INFORMATION SUPPLIED Block Start

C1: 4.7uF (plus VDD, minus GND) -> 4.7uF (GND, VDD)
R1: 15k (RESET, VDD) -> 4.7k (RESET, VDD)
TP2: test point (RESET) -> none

INFORMATION SUPPLIED Block End
INFORMATION SUPPLIED Block Start

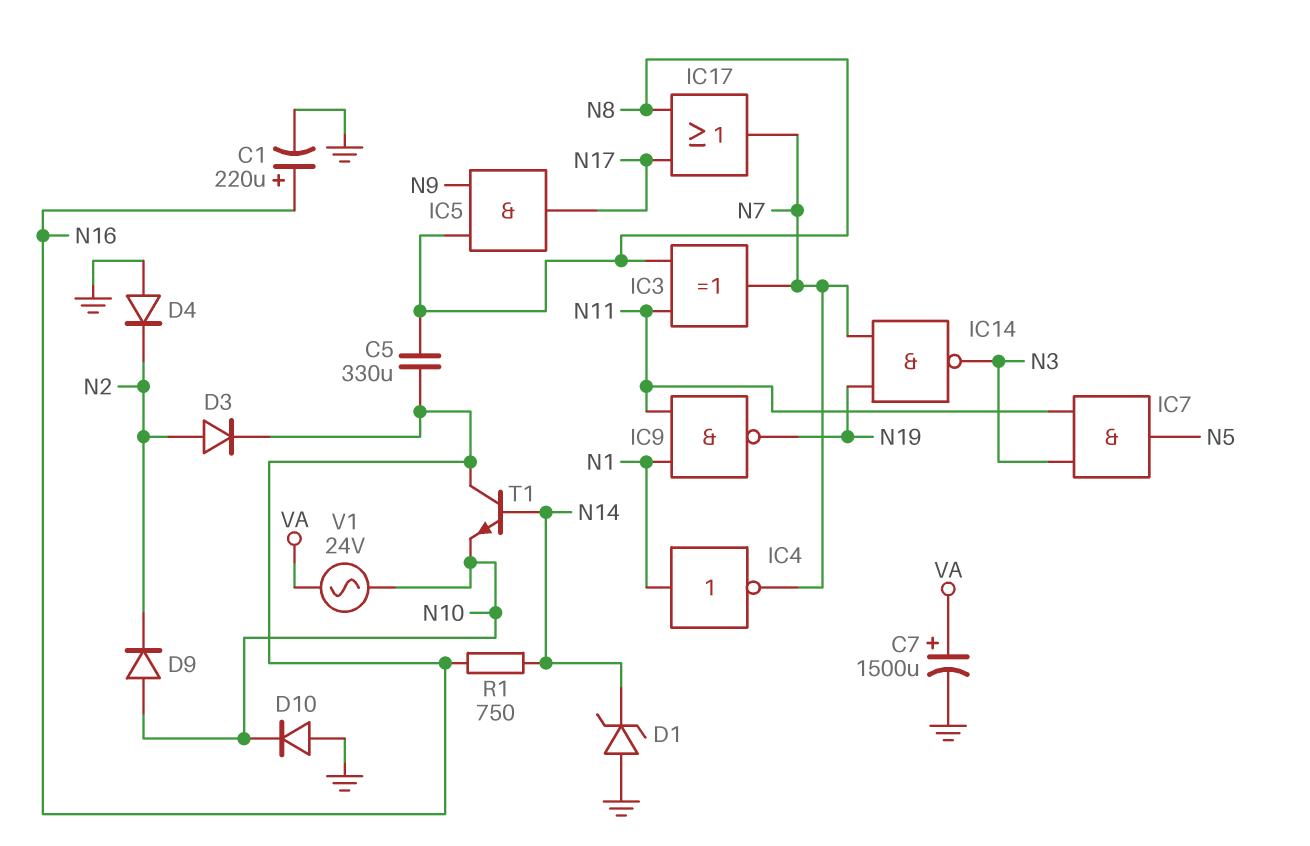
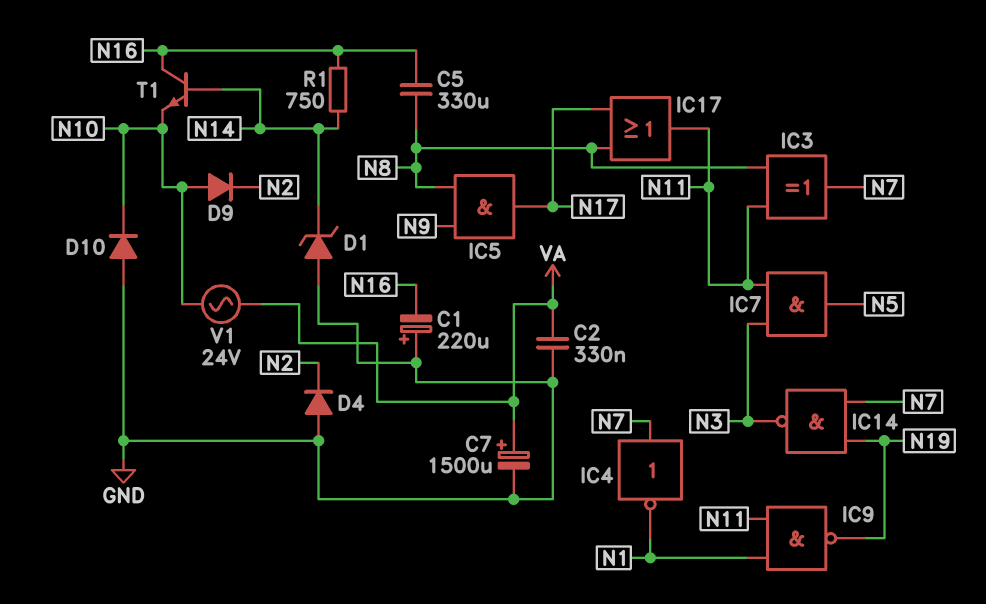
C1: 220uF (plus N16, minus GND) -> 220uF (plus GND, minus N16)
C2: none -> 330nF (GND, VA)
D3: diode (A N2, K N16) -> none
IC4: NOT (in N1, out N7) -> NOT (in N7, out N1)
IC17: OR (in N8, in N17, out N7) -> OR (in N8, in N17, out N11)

INFORMATION SUPPLIED Block End

= EXERCISE OBJECTIVE =
The exact lines of the material above starting at the one that contains "C1: 4.7uF (plus" and ending at the one that contains "TP2: test point (RESET) -> none" are what to retype; leave out everything else.

= YOUR RESPONSE =
C1: 4.7uF (plus VDD, minus GND) -> 4.7uF (GND, VDD)
R1: 15k (RESET, VDD) -> 4.7k (RESET, VDD)
TP2: test point (RESET) -> none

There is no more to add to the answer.